Where does the word "orange" show up in the records? Copy every line that holds it.

Stored dataset items
[Start of section]

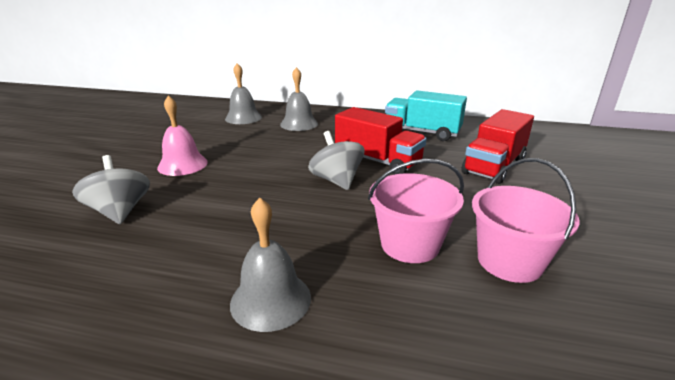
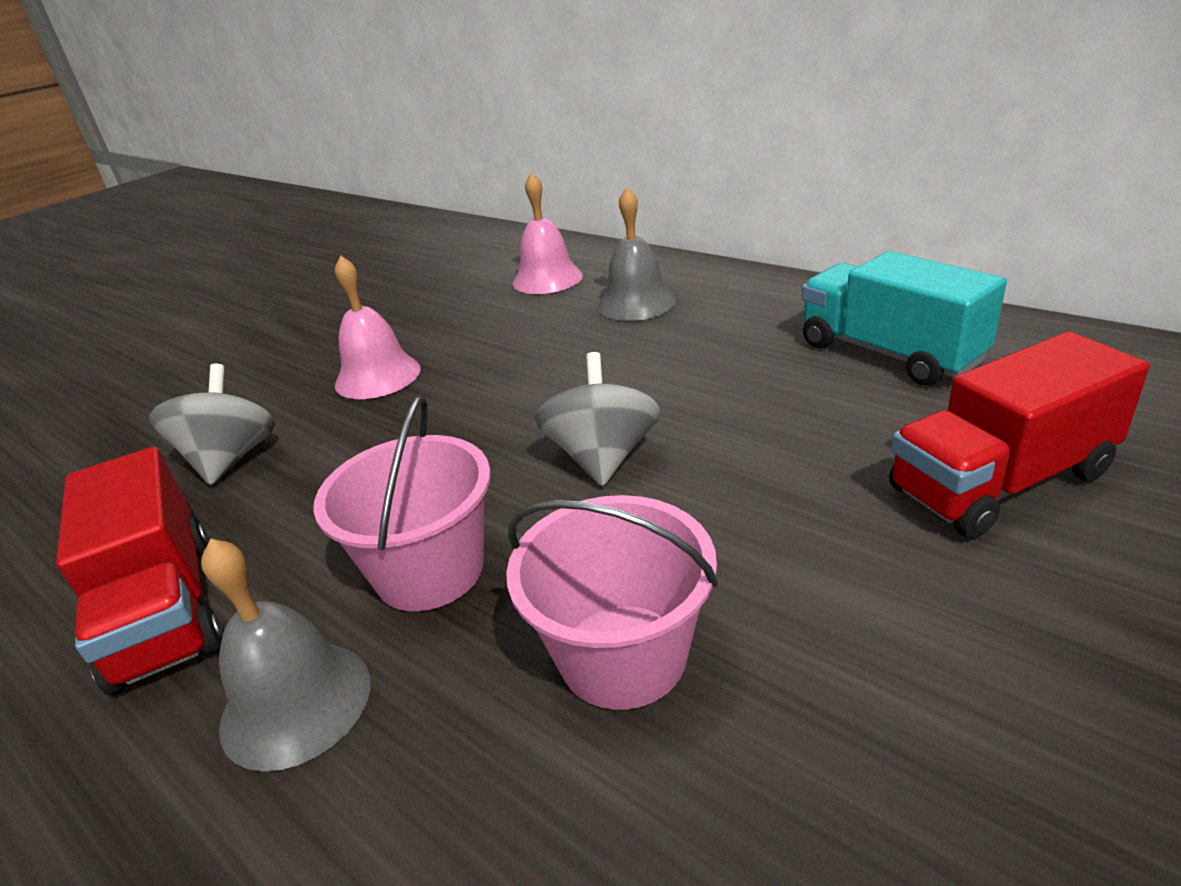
camera: 30 degrees right, 5 degrees up
(243, 118) = (547, 279): grey bell -> pink bell
(377, 161) = (723, 420): red truck -> red truck (165, 609)
(509, 261) = (810, 772): pink bucket -> pink bucket (429, 570)

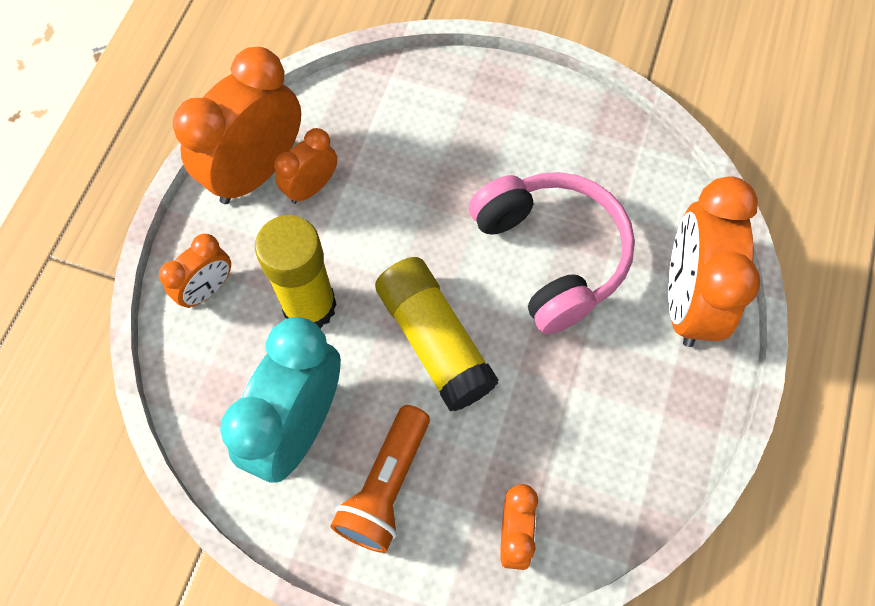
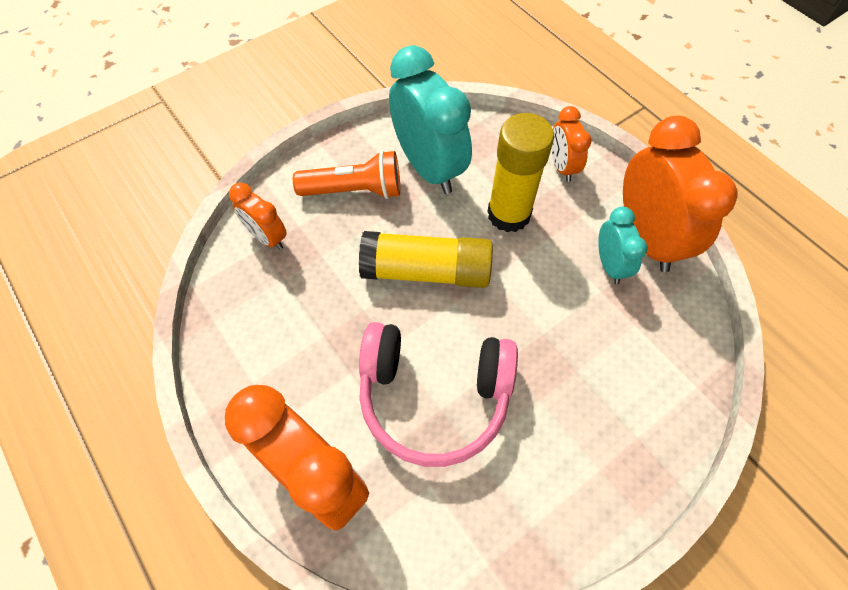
camera: 125 degrees right, 5 degrees down
(311, 187) = (609, 265): orange clock -> turquoise clock
(386, 486) = (354, 190): orange flashlight -> orange flashlight turned 120 degrees clockwise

[End of section]

Solution to this problem =>
(311, 187) = (609, 265): orange clock -> turquoise clock
(386, 486) = (354, 190): orange flashlight -> orange flashlight turned 120 degrees clockwise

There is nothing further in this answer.